Segment Start: AVAILABLE DATA

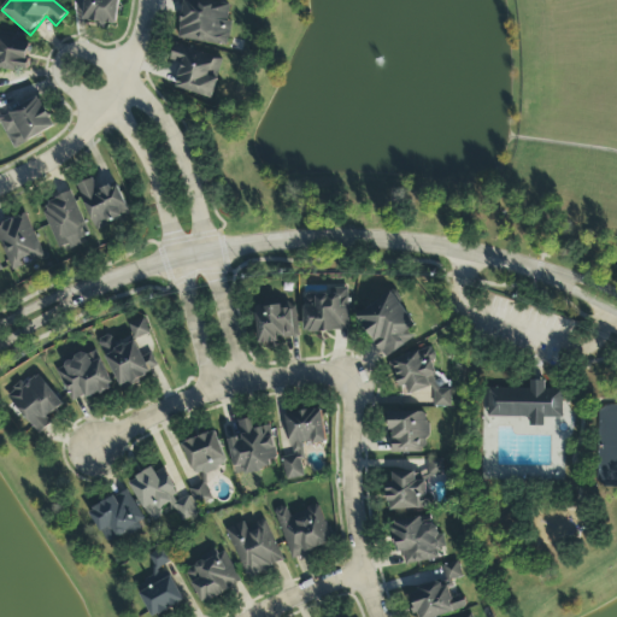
[(117,25),(119,0),(86,0),(83,22),(117,25)]
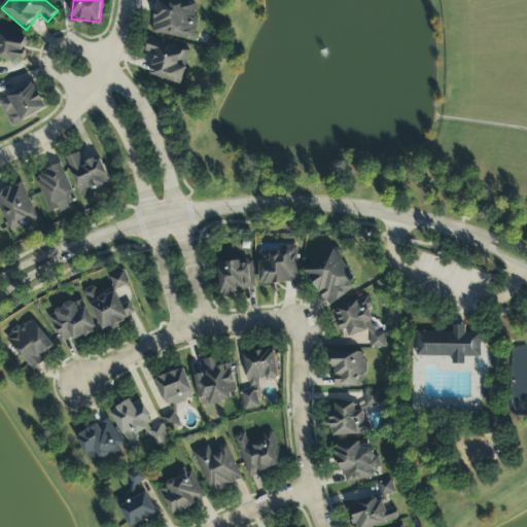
[(155,0),(151,33),(192,39),(198,4),(168,0),(155,0)]
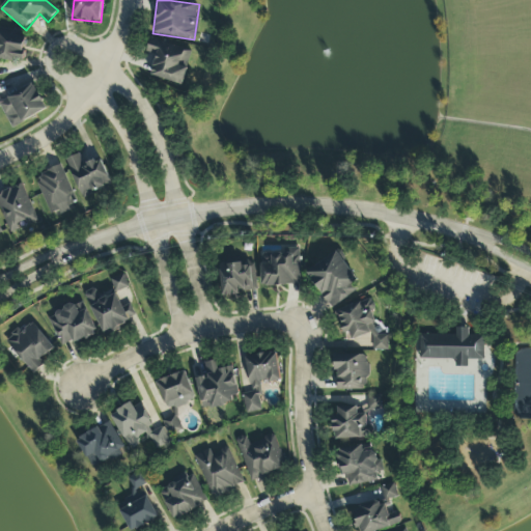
[(0,61),(26,60),(24,32),(0,33),(0,61)]
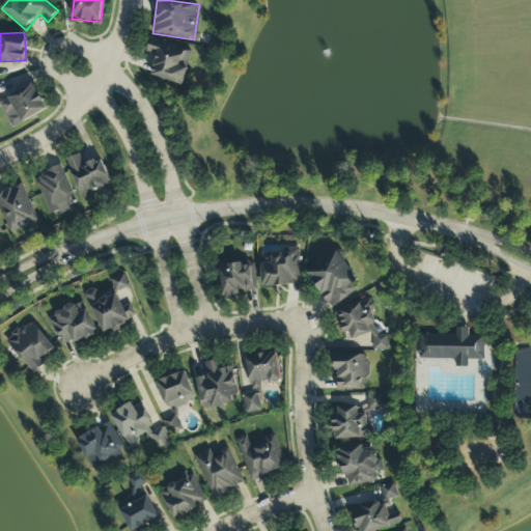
[(183,85),(188,68),(179,66),(182,59),(189,61),(192,51),(150,39),(146,53),(157,56),(150,77),(183,85)]
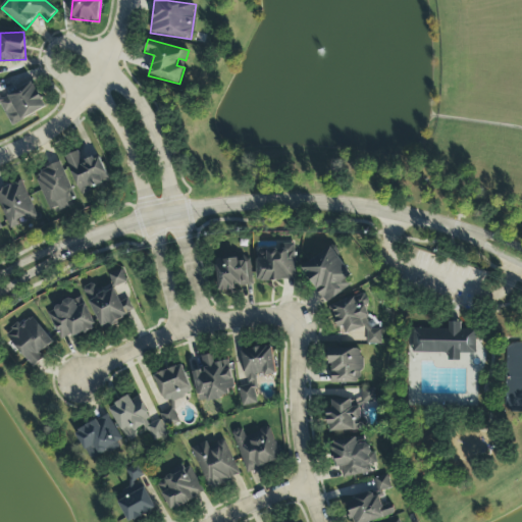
[(46,109),(34,84),(0,99),(0,98),(0,104),(10,125),(46,109)]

Segment End: AVAILABLE DATA

- [TO DO] Without including any pictures, print all of the material exactly as given.

- [RESULT OF THE EXERCISE]
[(117,25),(119,0),(86,0),(83,22),(117,25)]
[(155,0),(151,33),(192,39),(198,4),(168,0),(155,0)]
[(0,61),(26,60),(24,32),(0,33),(0,61)]
[(183,85),(188,68),(179,66),(182,59),(189,61),(192,51),(150,39),(146,53),(157,56),(150,77),(183,85)]
[(46,109),(34,84),(0,99),(0,98),(0,104),(10,125),(46,109)]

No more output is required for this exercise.